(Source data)
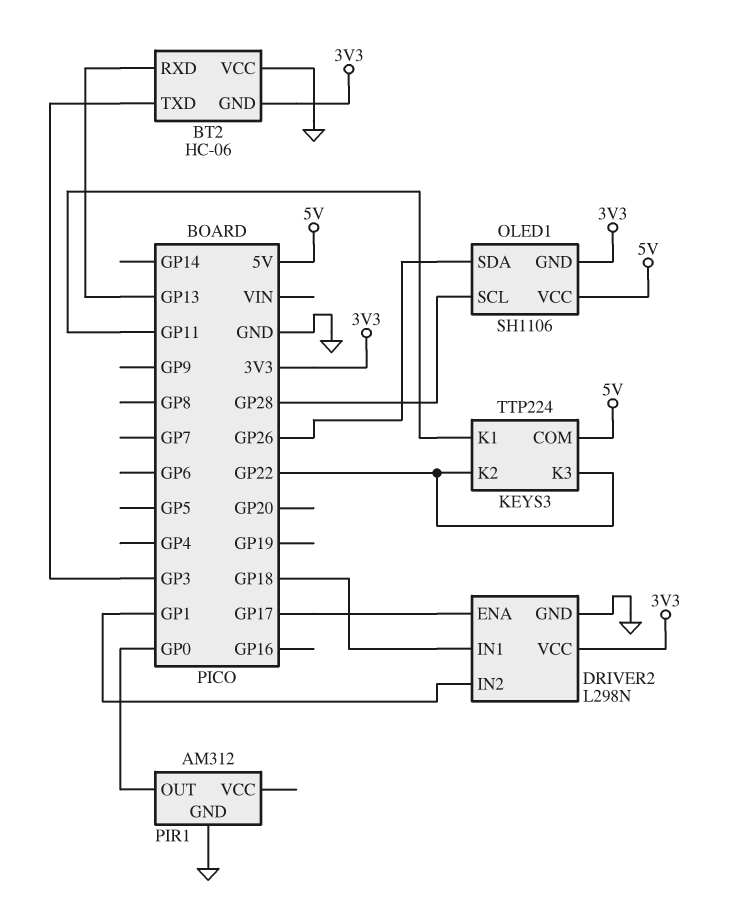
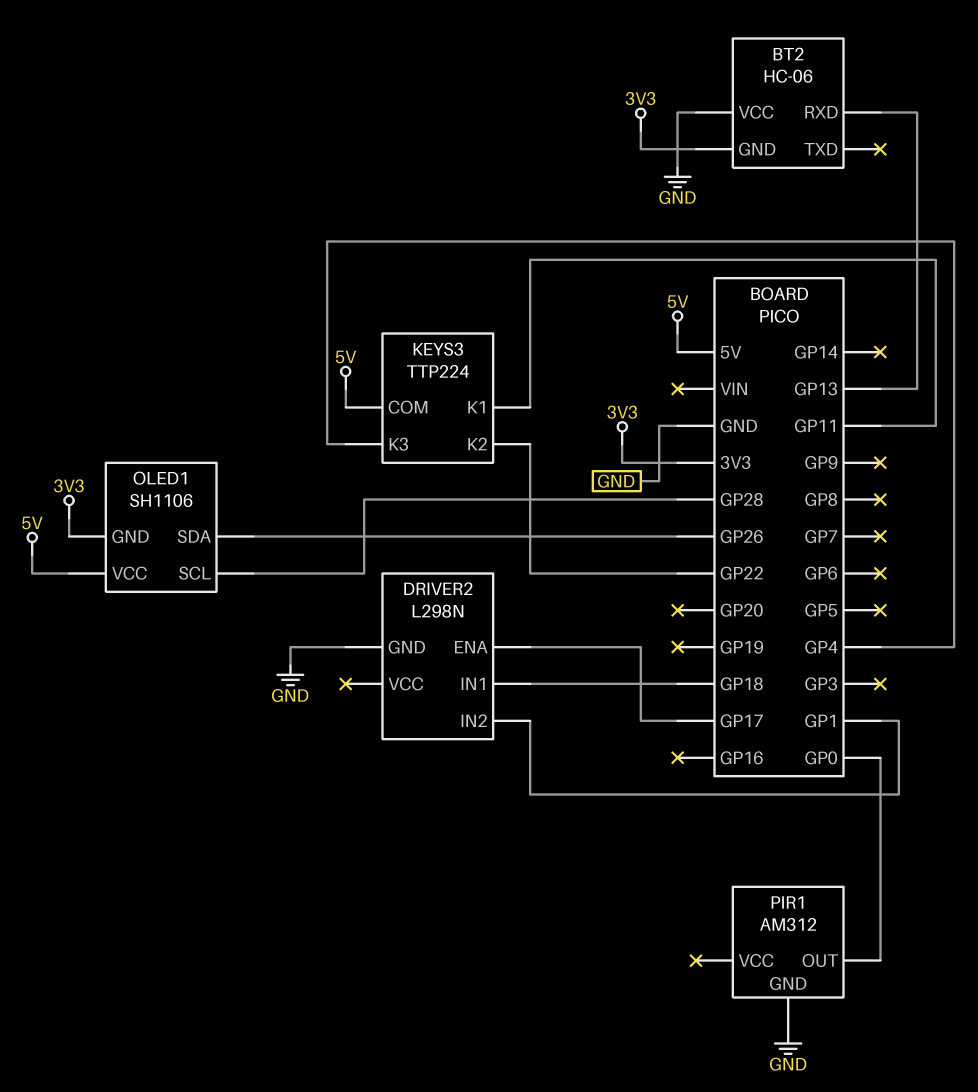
BT2 pin TXD: GP3 -> none
DRIVER2 pin VCC: 3V3 -> none
KEYS3 pin K3: GP22 -> GP4

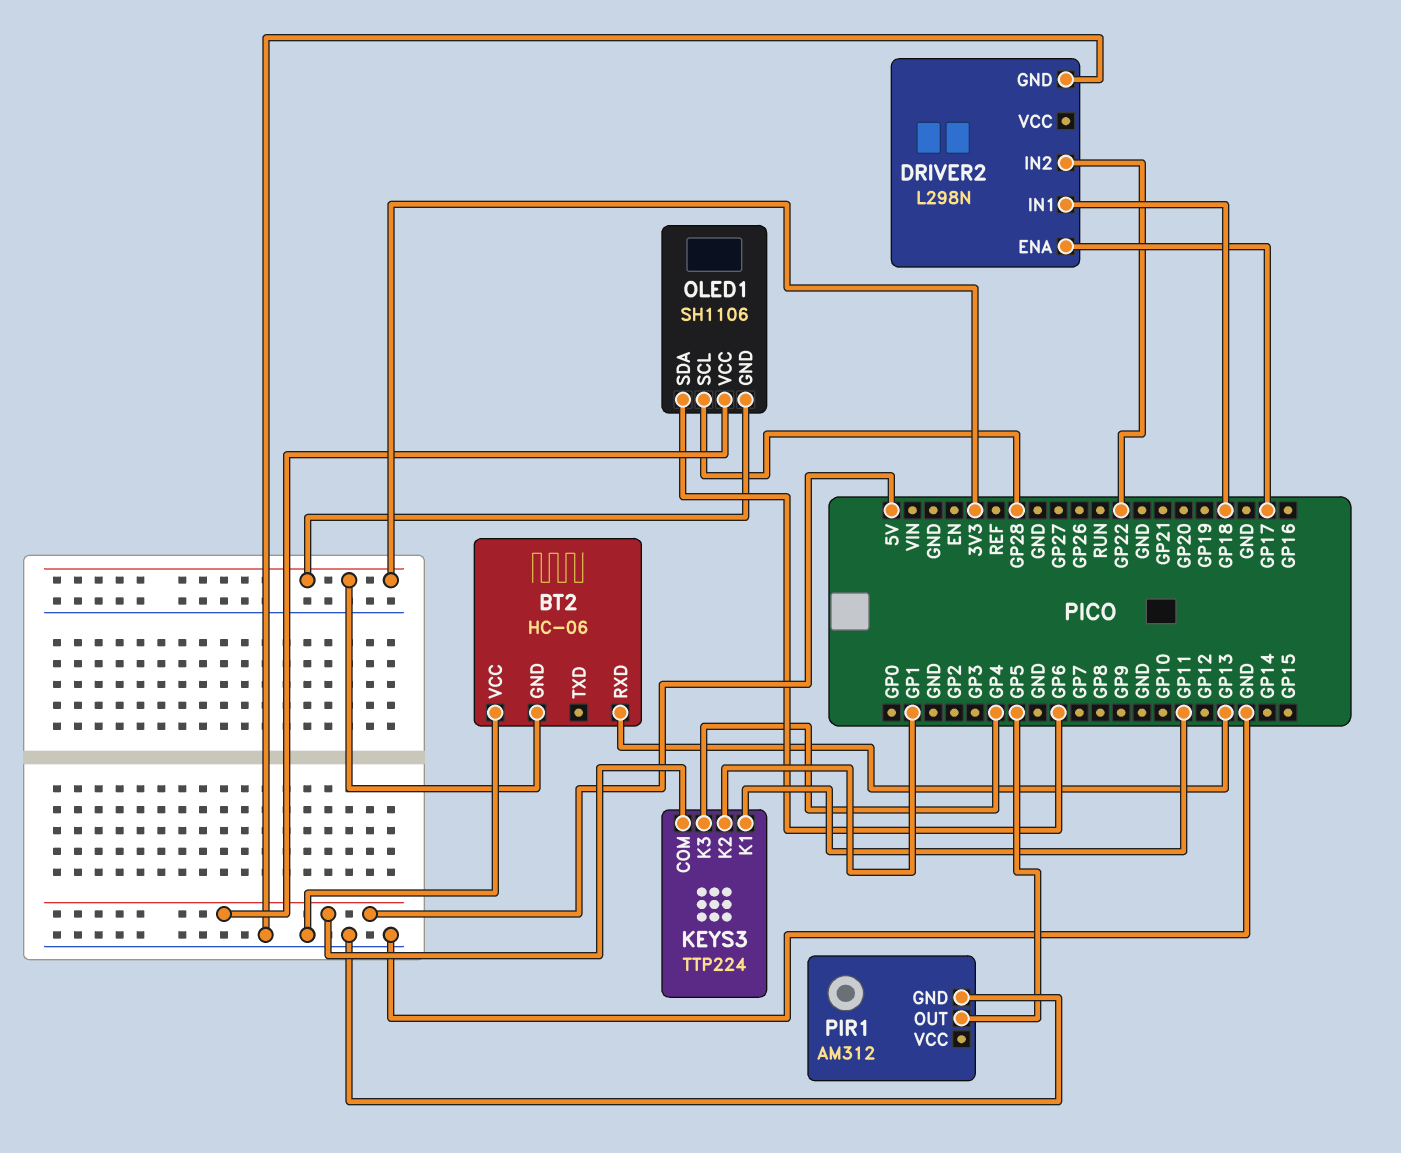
DRIVER2 pin IN2: GP1 -> GP22
KEYS3 pin K2: GP22 -> GP1
OLED1 pin SDA: GP26 -> GP6
PIR1 pin OUT: GP0 -> GP5

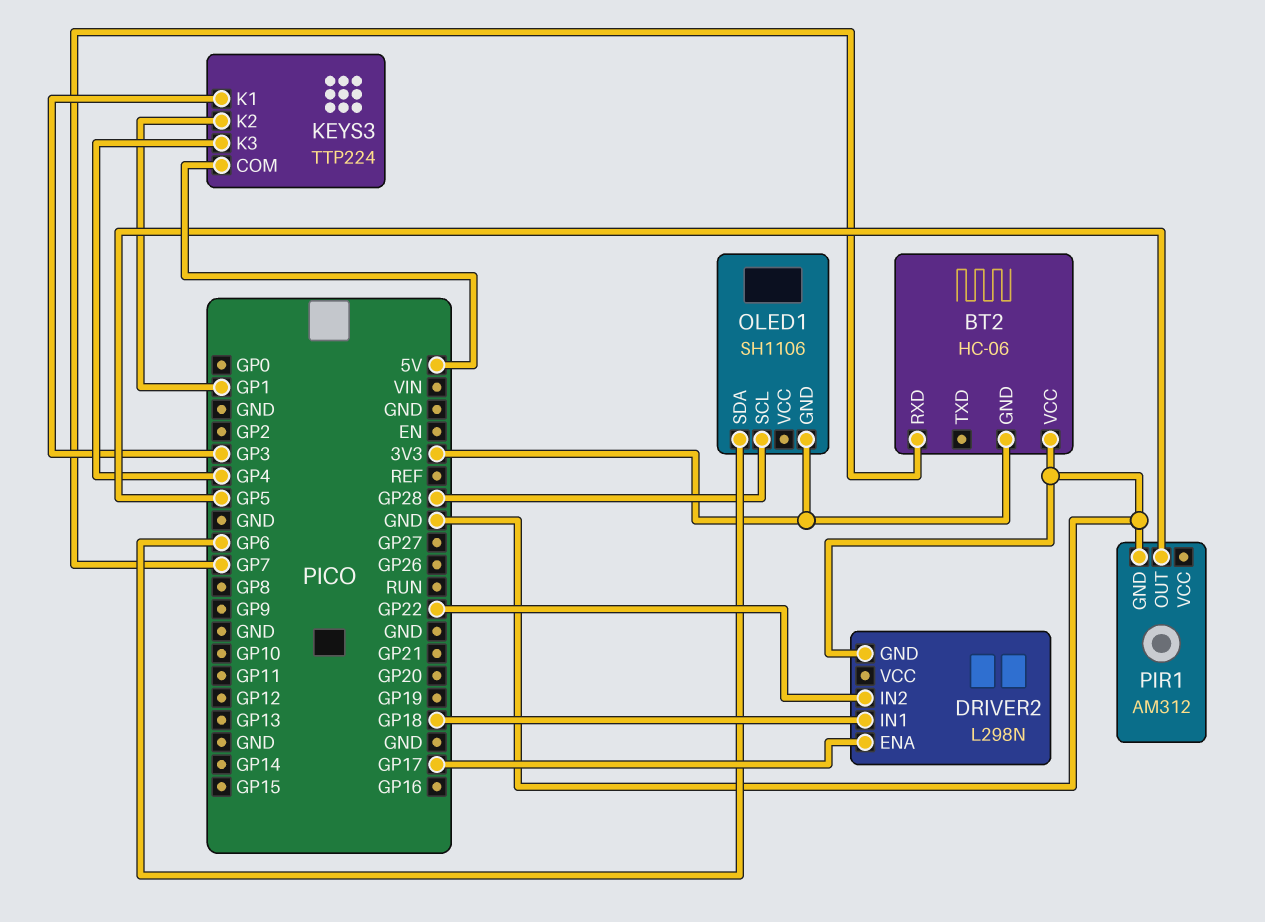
BT2 pin RXD: GP13 -> GP7
KEYS3 pin K1: GP11 -> GP3
OLED1 pin VCC: 5V -> none

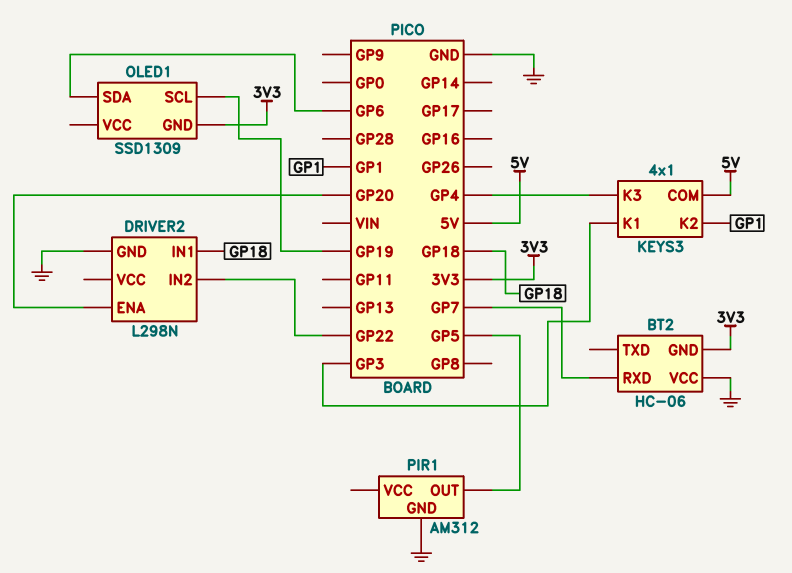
DRIVER2 pin ENA: GP17 -> GP20
KEYS3: TTP224 -> 4x1
OLED1: SH1106 -> SSD1309
OLED1 pin SCL: GP28 -> GP19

# Problem description
Of all the entries above, how many lines contain the string "none"? Answer with the number only.

# Answer
3